■ **Prompt**
Whenever a line of the material contains the string "FILT", it should be copied.

■ **Data for this exercise**
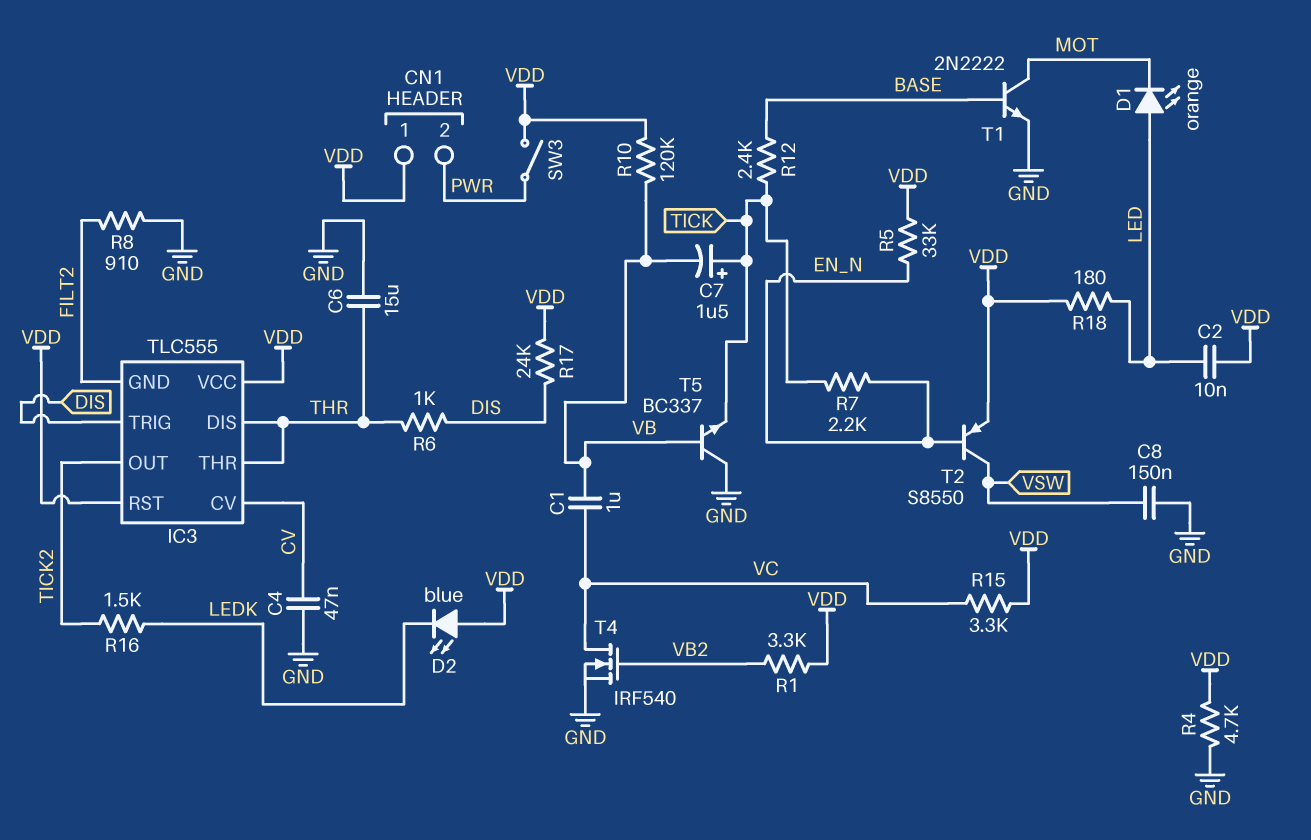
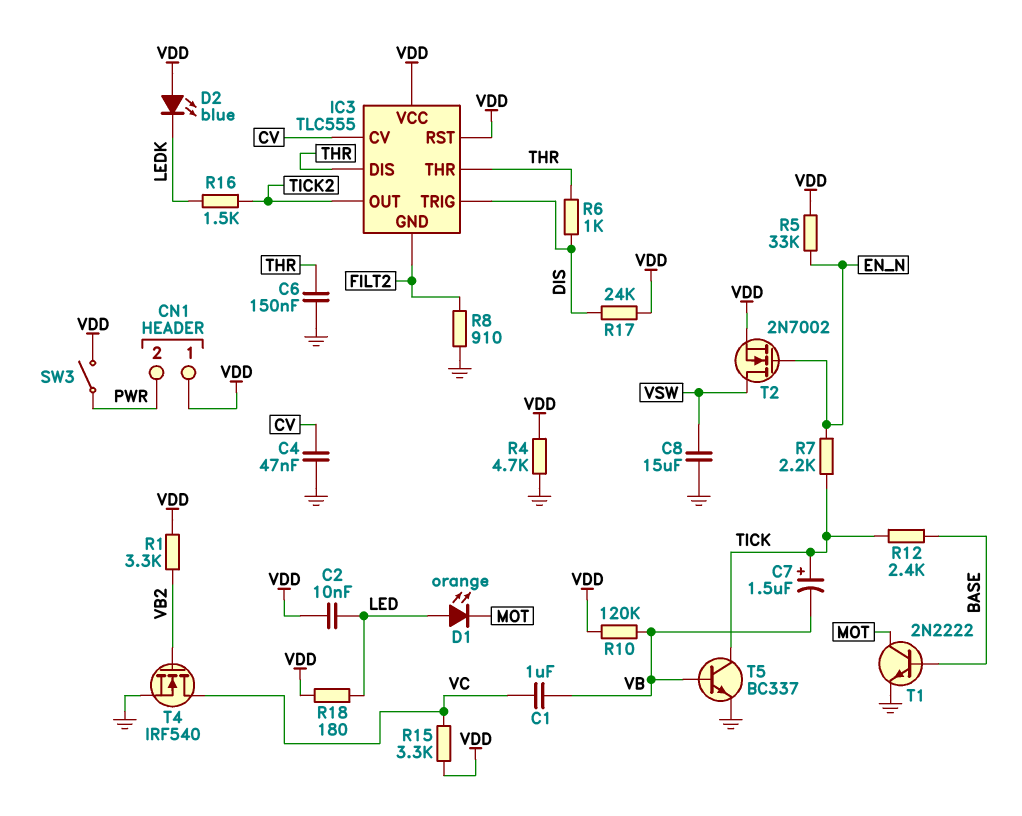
C6: 15uF (GND, THR) -> 150nF (GND, THR)
C8: 150nF (GND, VSW) -> 15uF (GND, VSW)
T2: PNP S8550 (B EN_N, C VSW, E VDD) -> NMOS 2N7002 (G EN_N, D VSW, S VDD)
T5: NPN BC337 (B VB, C GND, E TICK) -> NPN BC337 (B VB, C TICK, E GND)

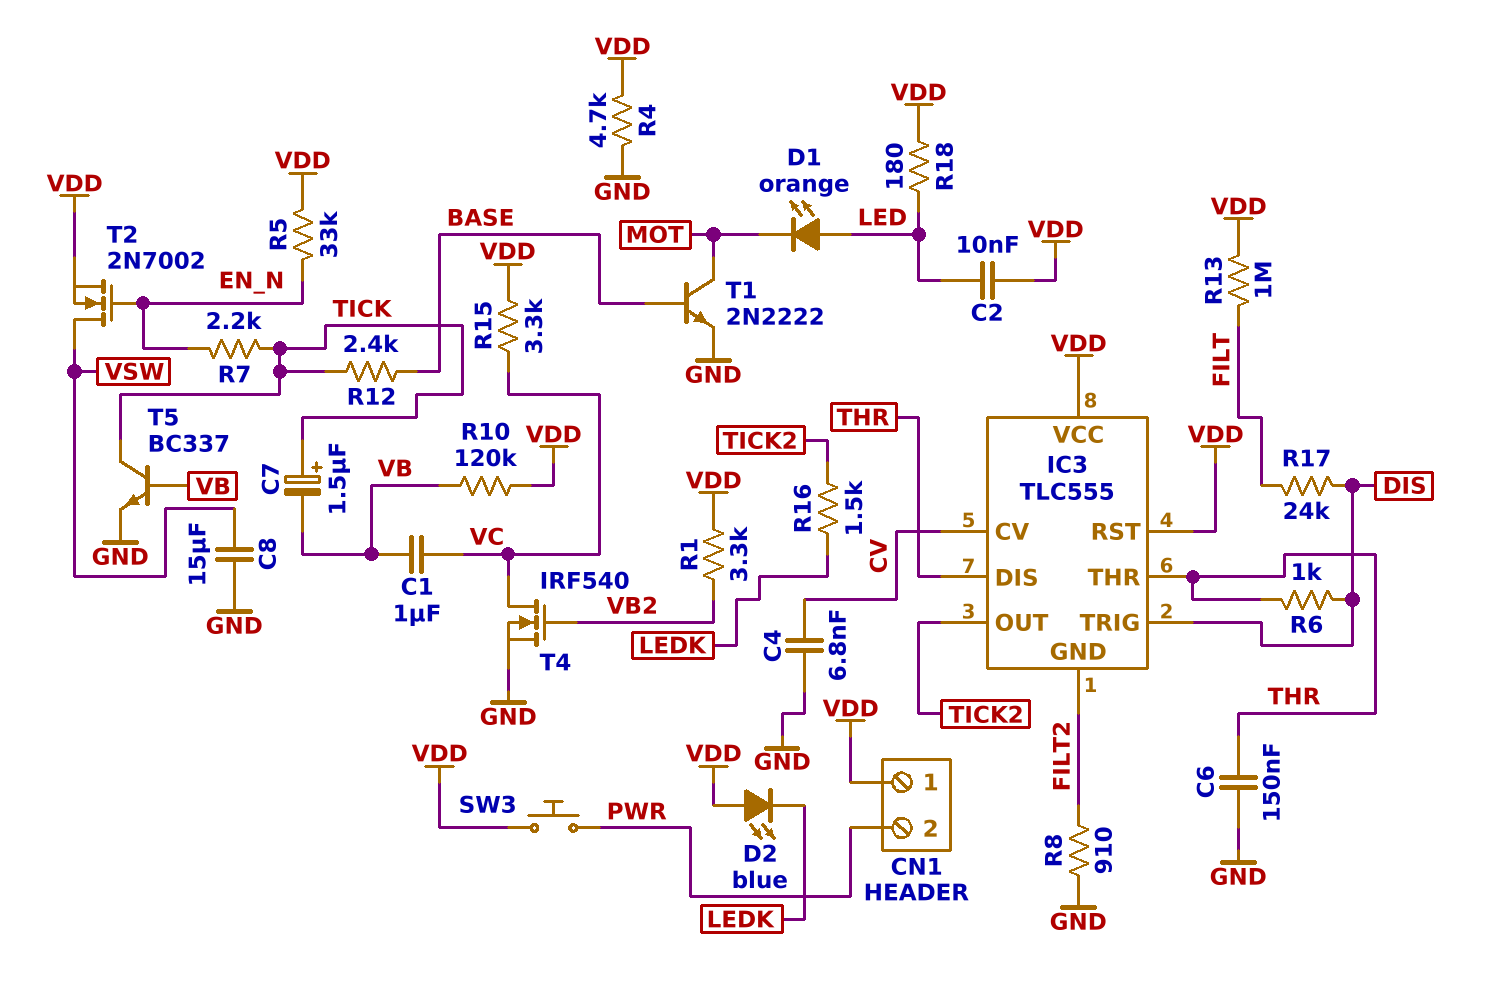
C4: 47nF (CV, GND) -> 6.8nF (CV, GND)
R13: none -> 1M (FILT, VDD)
R17: 24k (DIS, VDD) -> 24k (DIS, FILT)
SW3: switch (PWR, VDD) -> button (PWR, VDD)

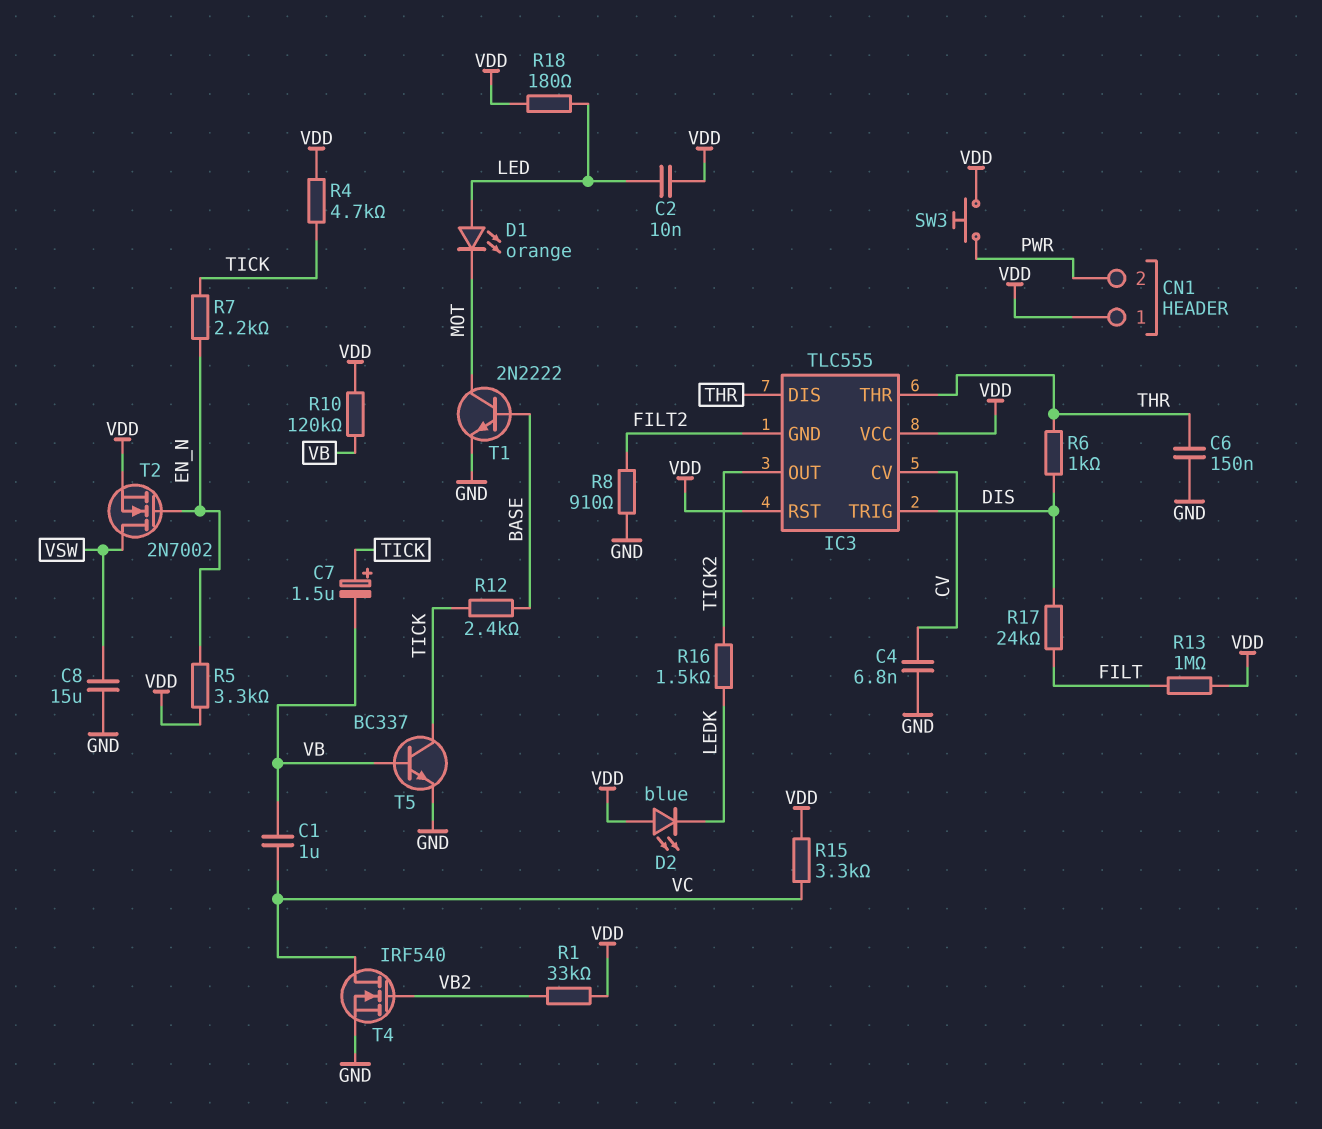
R1: 3.3k (VB2, VDD) -> 33k (VB2, VDD)
R4: 4.7k (GND, VDD) -> 4.7k (TICK, VDD)
R5: 33k (EN_N, VDD) -> 3.3k (EN_N, VDD)

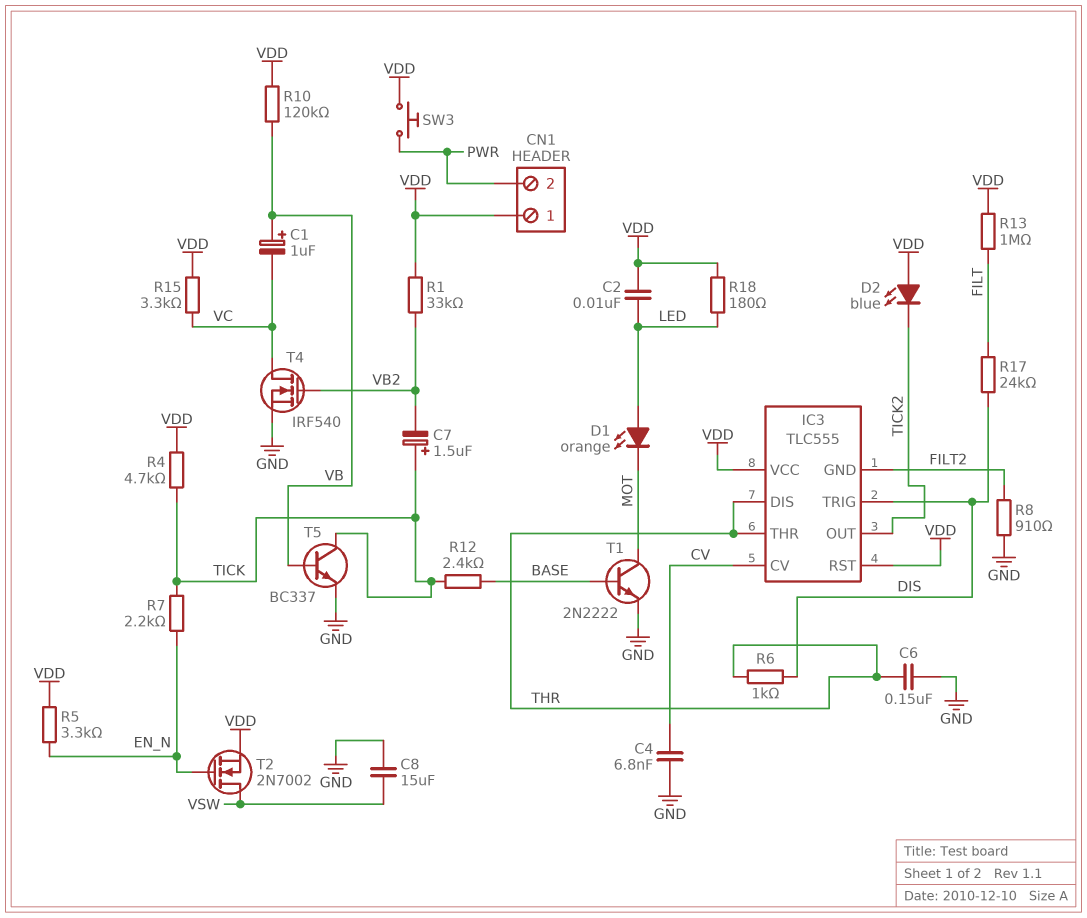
C1: 1uF (VB, VC) -> 1uF (plus VB, minus VC)
C7: 1.5uF (plus TICK, minus VB) -> 1.5uF (plus TICK, minus VB2)
D2: LED blue (A VDD, K LEDK) -> LED blue (A VDD, K TICK2)
R16: 1.5k (LEDK, TICK2) -> none

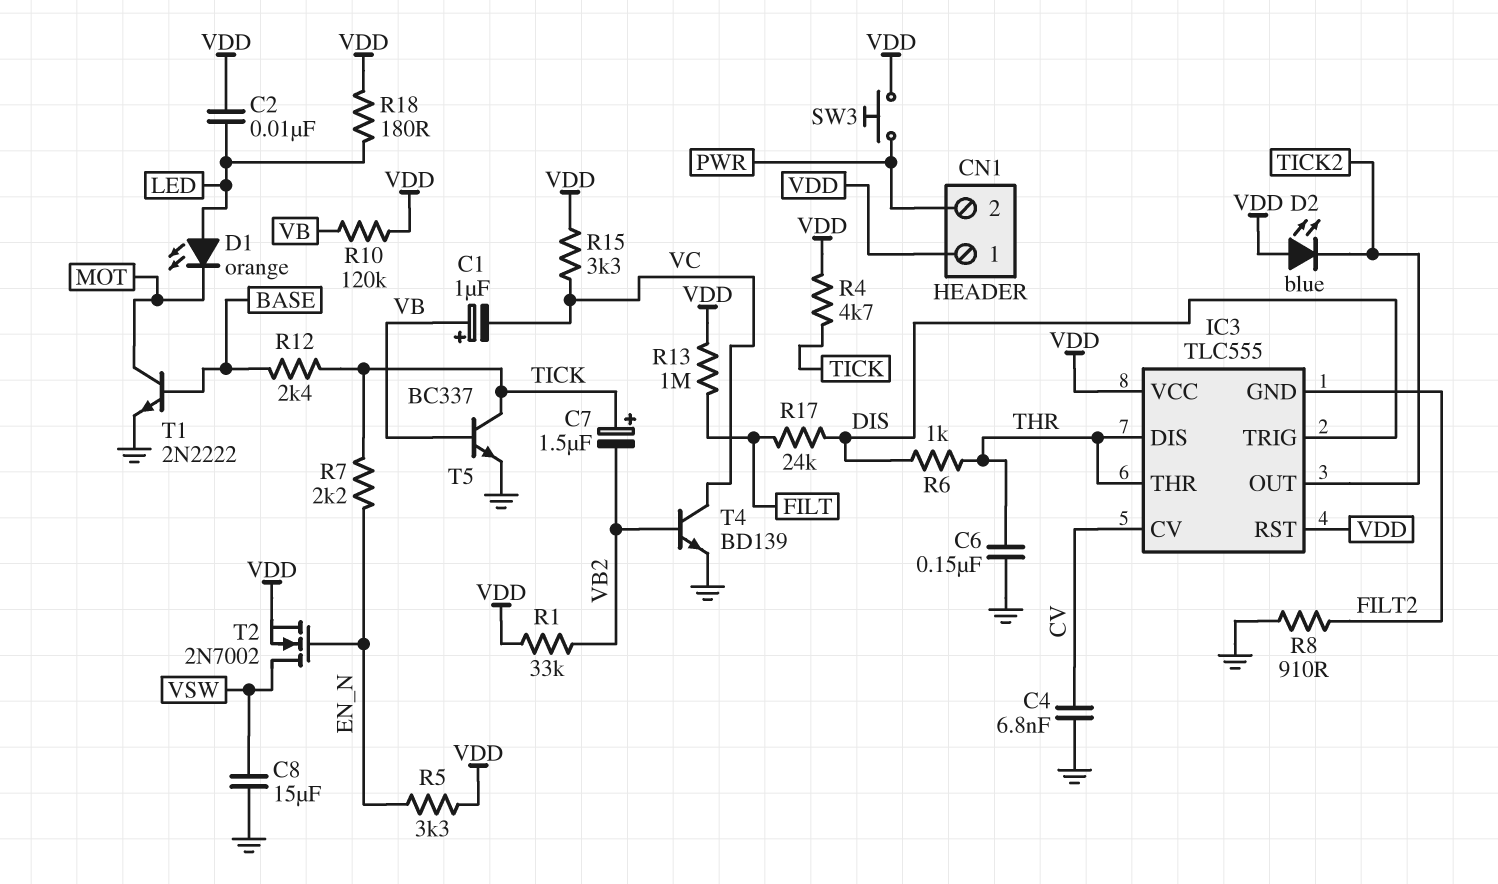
T4: NMOS IRF540 (G VB2, D VC, S GND) -> NPN BD139 (B VB2, C VC, E GND)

■ **Task response**
R13: none -> 1M (FILT, VDD)
R17: 24k (DIS, VDD) -> 24k (DIS, FILT)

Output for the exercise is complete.